## Goal of the exercise
Count the lines in the entries that contain the string "numericTimeSignature", with case counting, and reply with the number alone.

## Data in this exercise
* START *

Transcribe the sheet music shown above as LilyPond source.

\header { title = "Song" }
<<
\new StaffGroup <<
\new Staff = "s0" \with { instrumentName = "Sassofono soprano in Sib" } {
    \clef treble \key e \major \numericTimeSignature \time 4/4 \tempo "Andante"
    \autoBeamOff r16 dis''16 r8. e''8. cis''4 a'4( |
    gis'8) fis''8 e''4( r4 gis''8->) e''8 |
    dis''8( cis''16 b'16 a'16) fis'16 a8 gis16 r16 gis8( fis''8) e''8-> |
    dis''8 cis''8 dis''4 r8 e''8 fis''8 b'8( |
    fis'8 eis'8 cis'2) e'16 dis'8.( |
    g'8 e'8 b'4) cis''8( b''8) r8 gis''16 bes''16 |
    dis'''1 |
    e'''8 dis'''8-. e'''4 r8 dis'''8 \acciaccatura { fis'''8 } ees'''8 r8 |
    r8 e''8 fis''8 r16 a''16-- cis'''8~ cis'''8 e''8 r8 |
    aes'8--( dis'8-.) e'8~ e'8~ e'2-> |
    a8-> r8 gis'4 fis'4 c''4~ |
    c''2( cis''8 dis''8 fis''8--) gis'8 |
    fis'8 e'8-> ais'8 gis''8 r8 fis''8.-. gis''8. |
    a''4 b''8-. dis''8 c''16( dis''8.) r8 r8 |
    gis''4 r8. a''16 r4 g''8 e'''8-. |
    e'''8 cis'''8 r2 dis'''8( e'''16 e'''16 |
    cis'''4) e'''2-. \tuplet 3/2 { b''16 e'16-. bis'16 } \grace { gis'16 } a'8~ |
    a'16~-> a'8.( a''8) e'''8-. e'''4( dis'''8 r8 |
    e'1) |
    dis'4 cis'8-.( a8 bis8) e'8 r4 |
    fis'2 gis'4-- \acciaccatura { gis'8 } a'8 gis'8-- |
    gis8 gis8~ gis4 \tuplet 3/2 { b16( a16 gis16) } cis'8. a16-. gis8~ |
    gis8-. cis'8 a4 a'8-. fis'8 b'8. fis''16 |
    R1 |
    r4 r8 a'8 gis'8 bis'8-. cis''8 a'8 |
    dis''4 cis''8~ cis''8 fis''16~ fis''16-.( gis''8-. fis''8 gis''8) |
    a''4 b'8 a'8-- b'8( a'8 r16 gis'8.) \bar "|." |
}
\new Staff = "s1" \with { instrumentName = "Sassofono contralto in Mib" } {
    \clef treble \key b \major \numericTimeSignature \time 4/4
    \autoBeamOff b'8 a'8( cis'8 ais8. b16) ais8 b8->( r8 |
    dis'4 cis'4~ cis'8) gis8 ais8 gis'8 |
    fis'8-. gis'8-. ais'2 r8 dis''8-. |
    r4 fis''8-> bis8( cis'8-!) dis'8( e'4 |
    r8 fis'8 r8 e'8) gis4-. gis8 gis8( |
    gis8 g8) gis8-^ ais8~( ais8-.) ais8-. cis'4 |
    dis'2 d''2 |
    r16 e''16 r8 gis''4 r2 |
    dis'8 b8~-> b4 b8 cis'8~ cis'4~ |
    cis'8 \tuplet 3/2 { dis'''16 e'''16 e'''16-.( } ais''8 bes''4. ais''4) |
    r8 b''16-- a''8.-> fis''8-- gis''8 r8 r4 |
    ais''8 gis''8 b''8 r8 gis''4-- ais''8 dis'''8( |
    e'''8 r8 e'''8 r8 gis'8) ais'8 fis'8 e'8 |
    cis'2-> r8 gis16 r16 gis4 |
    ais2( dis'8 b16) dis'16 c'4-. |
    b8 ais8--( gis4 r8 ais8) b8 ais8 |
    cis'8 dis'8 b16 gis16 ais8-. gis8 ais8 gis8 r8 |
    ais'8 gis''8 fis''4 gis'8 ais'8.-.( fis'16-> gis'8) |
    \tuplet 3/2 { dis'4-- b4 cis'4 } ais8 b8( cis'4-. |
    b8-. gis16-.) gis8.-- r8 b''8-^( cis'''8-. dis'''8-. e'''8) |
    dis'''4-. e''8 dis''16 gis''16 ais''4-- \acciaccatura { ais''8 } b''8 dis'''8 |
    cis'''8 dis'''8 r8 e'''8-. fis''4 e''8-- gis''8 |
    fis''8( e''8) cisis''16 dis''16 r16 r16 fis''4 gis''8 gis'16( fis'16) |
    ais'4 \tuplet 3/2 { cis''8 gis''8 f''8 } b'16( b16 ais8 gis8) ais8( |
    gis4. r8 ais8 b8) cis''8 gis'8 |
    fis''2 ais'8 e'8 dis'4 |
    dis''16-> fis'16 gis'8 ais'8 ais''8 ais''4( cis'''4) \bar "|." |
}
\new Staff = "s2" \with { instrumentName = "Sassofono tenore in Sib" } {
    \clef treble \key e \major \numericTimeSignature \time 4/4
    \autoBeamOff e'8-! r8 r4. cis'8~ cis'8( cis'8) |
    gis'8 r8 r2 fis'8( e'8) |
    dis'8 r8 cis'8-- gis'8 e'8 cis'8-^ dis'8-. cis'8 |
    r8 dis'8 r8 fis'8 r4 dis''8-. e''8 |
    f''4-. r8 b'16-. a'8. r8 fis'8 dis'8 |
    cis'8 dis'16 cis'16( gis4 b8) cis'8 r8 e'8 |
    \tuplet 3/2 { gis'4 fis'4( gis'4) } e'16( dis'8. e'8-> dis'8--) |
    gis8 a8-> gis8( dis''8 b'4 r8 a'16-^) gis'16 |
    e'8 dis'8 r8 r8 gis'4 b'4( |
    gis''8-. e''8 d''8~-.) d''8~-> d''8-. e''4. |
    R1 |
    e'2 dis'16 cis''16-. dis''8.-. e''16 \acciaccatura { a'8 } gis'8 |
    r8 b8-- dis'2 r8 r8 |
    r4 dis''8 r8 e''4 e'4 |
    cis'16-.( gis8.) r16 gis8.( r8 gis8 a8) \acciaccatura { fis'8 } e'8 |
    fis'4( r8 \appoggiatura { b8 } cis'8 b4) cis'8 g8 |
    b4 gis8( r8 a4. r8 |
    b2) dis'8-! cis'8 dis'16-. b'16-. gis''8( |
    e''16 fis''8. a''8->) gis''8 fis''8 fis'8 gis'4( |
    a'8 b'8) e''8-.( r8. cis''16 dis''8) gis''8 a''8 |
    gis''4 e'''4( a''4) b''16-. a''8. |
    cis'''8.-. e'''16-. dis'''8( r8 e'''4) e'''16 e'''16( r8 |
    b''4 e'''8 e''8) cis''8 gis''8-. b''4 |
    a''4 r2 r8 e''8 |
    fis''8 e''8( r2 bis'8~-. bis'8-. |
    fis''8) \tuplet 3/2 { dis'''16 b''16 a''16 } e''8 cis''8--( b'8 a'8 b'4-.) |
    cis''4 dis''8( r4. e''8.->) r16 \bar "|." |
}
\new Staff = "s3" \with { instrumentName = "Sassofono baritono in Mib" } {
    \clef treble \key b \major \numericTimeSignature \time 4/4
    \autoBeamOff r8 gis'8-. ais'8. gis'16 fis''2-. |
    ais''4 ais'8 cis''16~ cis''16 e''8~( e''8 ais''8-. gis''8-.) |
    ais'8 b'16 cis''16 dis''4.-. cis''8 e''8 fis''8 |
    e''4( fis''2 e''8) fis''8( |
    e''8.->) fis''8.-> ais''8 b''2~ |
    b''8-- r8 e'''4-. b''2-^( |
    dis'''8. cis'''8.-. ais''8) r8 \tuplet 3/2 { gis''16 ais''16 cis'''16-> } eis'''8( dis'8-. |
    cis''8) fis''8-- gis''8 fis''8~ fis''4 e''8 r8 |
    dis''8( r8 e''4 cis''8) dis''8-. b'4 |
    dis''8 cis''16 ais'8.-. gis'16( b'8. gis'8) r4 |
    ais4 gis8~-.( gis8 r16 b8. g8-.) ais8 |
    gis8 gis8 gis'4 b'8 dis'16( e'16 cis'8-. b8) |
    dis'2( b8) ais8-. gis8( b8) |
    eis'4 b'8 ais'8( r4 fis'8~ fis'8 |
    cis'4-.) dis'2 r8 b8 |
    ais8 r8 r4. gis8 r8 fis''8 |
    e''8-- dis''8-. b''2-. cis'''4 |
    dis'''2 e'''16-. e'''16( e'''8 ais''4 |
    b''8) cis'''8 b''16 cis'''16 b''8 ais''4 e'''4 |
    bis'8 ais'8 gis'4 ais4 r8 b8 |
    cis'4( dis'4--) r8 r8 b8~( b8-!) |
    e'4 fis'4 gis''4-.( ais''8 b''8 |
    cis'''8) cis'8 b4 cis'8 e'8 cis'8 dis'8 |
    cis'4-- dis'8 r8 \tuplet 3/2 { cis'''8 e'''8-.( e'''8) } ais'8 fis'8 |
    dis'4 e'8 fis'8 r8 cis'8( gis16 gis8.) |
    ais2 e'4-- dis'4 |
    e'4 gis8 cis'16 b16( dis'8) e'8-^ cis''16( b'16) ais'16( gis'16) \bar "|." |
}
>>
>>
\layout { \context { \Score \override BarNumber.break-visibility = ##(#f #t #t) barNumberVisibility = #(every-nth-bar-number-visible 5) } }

* END *

## Full answer
4